- **Your instructions**
Once you reach the line that contains "red brick C1:C2", retype it and each later line exactly as written, stopping only at the end of the listing.

___ Given data ___

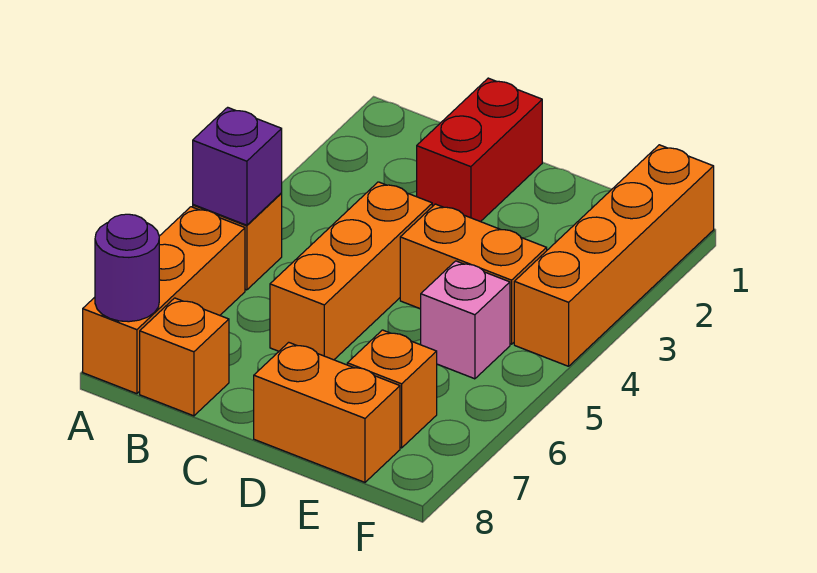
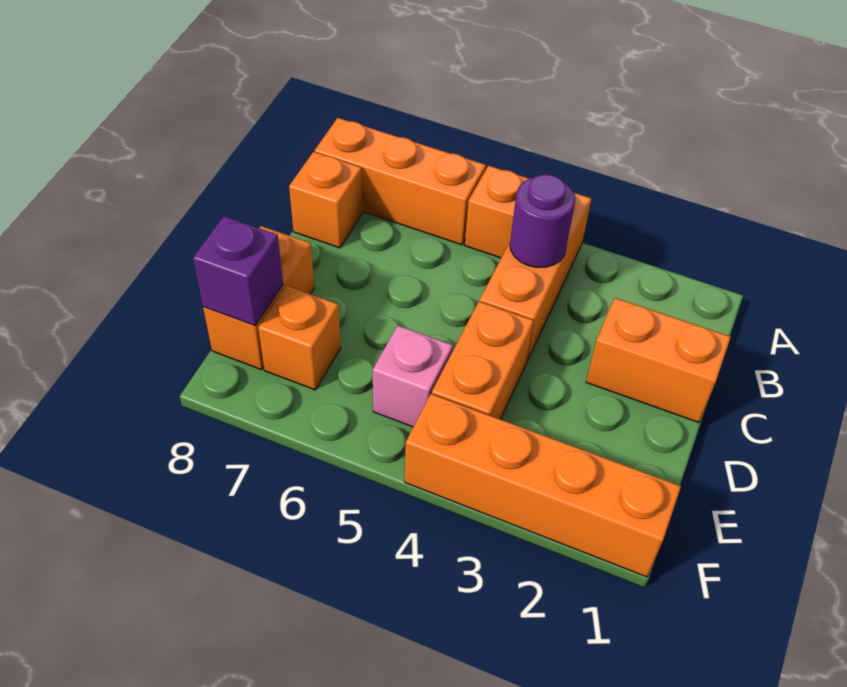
purple brick A5 level 2 -> purple brick E8 level 2
purple round brick A8 level 2 -> purple round brick B4 level 2
red brick C1:C2 level 1 -> orange brick C1:C2 level 1
orange brick C4:C6 level 1 -> orange brick A4:C4 level 1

___

- **Result of the task**
red brick C1:C2 level 1 -> orange brick C1:C2 level 1
orange brick C4:C6 level 1 -> orange brick A4:C4 level 1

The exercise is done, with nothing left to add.